• **What the task asks**:
Your answer should be the lines from the one with "yellow circle: moved 48 px left, 68 px down" to the end of the data below, both included, exact and free of pictures.

::: Records to process

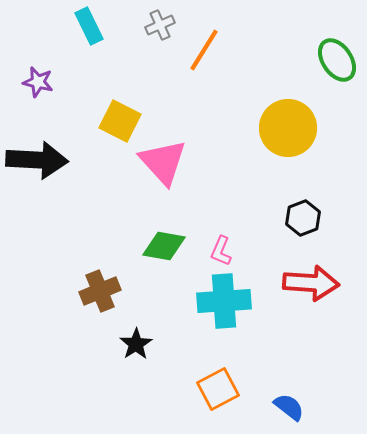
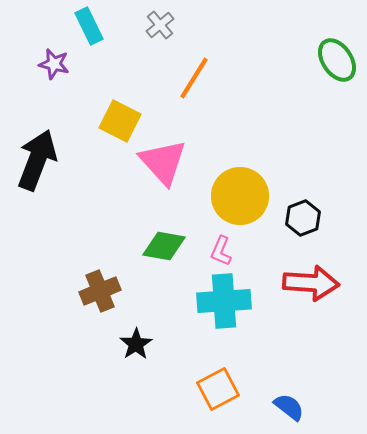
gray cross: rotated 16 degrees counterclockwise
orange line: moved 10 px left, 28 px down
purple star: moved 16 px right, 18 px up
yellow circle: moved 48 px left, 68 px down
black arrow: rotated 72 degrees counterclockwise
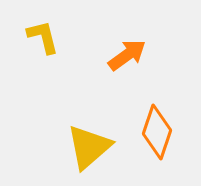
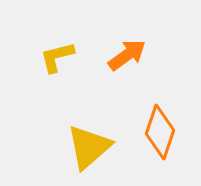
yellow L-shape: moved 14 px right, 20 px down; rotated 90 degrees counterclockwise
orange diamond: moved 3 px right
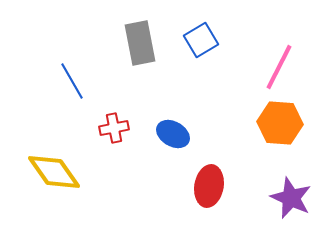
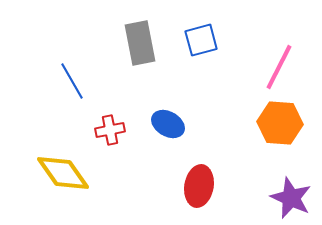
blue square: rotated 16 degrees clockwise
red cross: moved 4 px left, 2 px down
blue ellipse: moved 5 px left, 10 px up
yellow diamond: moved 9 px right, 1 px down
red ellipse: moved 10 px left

::::::

• **Task solution**:
yellow circle: moved 48 px left, 68 px down
black arrow: rotated 72 degrees counterclockwise
yellow L-shape: moved 14 px right, 20 px down; rotated 90 degrees counterclockwise
orange diamond: moved 3 px right
blue square: rotated 16 degrees clockwise
red cross: moved 4 px left, 2 px down
blue ellipse: moved 5 px left, 10 px up
yellow diamond: moved 9 px right, 1 px down
red ellipse: moved 10 px left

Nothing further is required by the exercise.